# [Short problem]
Repeat the whole listing exactly.

# [Data for the task]
----
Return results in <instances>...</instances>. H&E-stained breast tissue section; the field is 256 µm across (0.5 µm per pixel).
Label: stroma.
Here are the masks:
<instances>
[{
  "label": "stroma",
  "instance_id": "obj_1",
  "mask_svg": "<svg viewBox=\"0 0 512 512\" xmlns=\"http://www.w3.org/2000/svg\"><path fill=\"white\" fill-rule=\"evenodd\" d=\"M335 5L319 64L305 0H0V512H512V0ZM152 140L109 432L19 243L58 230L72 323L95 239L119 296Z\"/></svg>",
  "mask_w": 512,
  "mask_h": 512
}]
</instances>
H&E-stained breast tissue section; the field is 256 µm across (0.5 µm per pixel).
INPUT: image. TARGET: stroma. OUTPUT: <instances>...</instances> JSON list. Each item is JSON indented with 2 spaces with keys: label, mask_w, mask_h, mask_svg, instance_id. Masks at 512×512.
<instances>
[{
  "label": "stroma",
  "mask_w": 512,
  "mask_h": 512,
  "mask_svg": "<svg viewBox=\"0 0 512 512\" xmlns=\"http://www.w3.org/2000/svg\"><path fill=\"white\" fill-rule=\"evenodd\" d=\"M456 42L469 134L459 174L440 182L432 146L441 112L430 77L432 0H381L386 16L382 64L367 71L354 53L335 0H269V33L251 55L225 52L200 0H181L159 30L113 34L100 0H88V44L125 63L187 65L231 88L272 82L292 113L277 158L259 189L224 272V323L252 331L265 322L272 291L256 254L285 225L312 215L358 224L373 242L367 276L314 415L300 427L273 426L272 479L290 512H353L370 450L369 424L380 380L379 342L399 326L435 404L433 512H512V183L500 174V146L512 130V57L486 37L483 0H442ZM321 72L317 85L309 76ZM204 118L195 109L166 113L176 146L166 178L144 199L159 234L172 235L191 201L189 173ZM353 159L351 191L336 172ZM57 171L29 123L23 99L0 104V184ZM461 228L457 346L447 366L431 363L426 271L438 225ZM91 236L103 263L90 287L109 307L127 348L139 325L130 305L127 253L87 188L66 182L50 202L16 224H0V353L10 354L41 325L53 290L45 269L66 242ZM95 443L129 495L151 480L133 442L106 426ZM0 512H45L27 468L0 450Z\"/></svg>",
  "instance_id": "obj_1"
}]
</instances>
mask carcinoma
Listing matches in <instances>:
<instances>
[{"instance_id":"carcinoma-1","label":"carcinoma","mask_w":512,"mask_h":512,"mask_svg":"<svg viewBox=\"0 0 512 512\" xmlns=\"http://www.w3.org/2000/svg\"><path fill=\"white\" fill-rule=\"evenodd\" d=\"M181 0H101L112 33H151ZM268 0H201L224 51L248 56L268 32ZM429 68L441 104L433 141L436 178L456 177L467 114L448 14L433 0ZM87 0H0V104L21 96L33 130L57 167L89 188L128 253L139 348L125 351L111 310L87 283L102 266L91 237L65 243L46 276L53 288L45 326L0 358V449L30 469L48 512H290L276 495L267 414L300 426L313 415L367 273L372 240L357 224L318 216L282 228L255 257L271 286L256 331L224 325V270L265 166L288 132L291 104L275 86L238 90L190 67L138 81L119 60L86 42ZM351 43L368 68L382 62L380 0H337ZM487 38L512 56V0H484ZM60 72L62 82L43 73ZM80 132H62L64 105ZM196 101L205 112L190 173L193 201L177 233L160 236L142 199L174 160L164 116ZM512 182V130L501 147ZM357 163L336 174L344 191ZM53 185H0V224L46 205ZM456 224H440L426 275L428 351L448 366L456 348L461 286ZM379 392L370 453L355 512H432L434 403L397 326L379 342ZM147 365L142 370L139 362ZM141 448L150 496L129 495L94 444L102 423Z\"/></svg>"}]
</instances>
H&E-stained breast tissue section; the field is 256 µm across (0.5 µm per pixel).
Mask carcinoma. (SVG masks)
----
# [Written response]
Return results in <instances>...</instances>. H&E-stained breast tissue section; the field is 256 µm across (0.5 µm per pixel).
Label: stroma.
Here are the masks:
<instances>
[{
  "label": "stroma",
  "instance_id": "obj_1",
  "mask_svg": "<svg viewBox=\"0 0 512 512\" xmlns=\"http://www.w3.org/2000/svg\"><path fill=\"white\" fill-rule=\"evenodd\" d=\"M335 5L319 64L305 0H0V512H512V0ZM152 140L109 432L19 243L58 230L72 323L95 239L119 296Z\"/></svg>",
  "mask_w": 512,
  "mask_h": 512
}]
</instances>
H&E-stained breast tissue section; the field is 256 µm across (0.5 µm per pixel).
INPUT: image. TARGET: stroma. OUTPUT: <instances>...</instances> JSON list. Each item is JSON indented with 2 spaces with keys: label, mask_w, mask_h, mask_svg, instance_id. Masks at 512×512.
<instances>
[{
  "label": "stroma",
  "mask_w": 512,
  "mask_h": 512,
  "mask_svg": "<svg viewBox=\"0 0 512 512\" xmlns=\"http://www.w3.org/2000/svg\"><path fill=\"white\" fill-rule=\"evenodd\" d=\"M456 42L469 134L459 174L440 182L432 146L441 112L430 77L432 0H381L386 16L382 64L367 71L354 53L335 0H269V33L251 55L225 52L200 0H181L159 30L113 34L100 0H88V44L125 63L187 65L231 88L272 82L292 113L277 158L259 189L224 272V323L252 331L265 322L272 291L256 254L285 225L312 215L358 224L373 242L367 276L314 415L300 427L273 426L272 479L290 512H353L370 450L369 424L380 380L379 342L399 326L435 404L433 512H512V183L500 174V146L512 130V57L486 37L483 0H442ZM321 72L317 85L309 76ZM204 118L195 109L166 113L176 146L166 178L144 199L159 234L172 235L191 201L189 173ZM353 159L351 191L336 172ZM57 171L29 123L23 99L0 104V184ZM461 228L457 346L447 366L431 363L426 271L438 225ZM91 236L103 263L90 287L109 307L127 348L139 325L130 305L127 253L87 188L66 182L50 202L16 224H0V353L10 354L41 325L53 290L45 269L66 242ZM95 443L129 495L151 480L133 442L106 426ZM0 512H45L27 468L0 450Z\"/></svg>",
  "instance_id": "obj_1"
}]
</instances>
mask carcinoma
Listing matches in <instances>:
<instances>
[{"instance_id":"carcinoma-1","label":"carcinoma","mask_w":512,"mask_h":512,"mask_svg":"<svg viewBox=\"0 0 512 512\" xmlns=\"http://www.w3.org/2000/svg\"><path fill=\"white\" fill-rule=\"evenodd\" d=\"M181 0H101L112 33H151ZM268 0H201L224 51L248 56L268 32ZM429 68L441 104L433 141L436 178L456 177L467 114L448 14L433 0ZM87 0H0V104L21 96L33 130L57 167L89 188L128 253L139 348L125 351L111 310L87 283L102 266L91 237L65 243L46 276L53 288L45 326L0 358V449L30 469L48 512H290L276 495L267 414L300 426L313 415L367 273L372 240L357 224L318 216L282 228L255 257L271 286L256 331L224 325V270L265 166L288 132L291 104L275 86L238 90L190 67L138 81L119 60L86 42ZM351 43L368 68L382 62L380 0H337ZM487 38L512 56V0H484ZM60 72L62 82L43 73ZM80 132H62L64 105ZM196 101L205 112L190 173L193 201L177 233L160 236L142 199L174 160L164 116ZM512 182V130L501 147ZM357 163L336 174L344 191ZM53 185H0V224L46 205ZM456 224H440L426 275L428 351L448 366L456 348L461 286ZM379 392L370 453L355 512H432L434 403L397 326L379 342ZM147 365L142 370L139 362ZM141 448L150 496L129 495L94 444L102 423Z\"/></svg>"}]
</instances>
H&E-stained breast tissue section; the field is 256 µm across (0.5 µm per pixel).
Mask carcinoma. (SVG masks)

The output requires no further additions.